Given entries:

------------------------------

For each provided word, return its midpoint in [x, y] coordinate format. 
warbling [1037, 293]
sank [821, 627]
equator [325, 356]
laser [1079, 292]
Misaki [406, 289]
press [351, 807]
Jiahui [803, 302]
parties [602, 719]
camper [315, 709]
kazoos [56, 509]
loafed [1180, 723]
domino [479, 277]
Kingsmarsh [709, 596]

------------------------------

Short exercise: Pull out every item above and reproduce each one verbatim, line for line.

Completed task:
For each provided word, return its midpoint in [x, y] coordinate format. 
warbling [1037, 293]
sank [821, 627]
equator [325, 356]
laser [1079, 292]
Misaki [406, 289]
press [351, 807]
Jiahui [803, 302]
parties [602, 719]
camper [315, 709]
kazoos [56, 509]
loafed [1180, 723]
domino [479, 277]
Kingsmarsh [709, 596]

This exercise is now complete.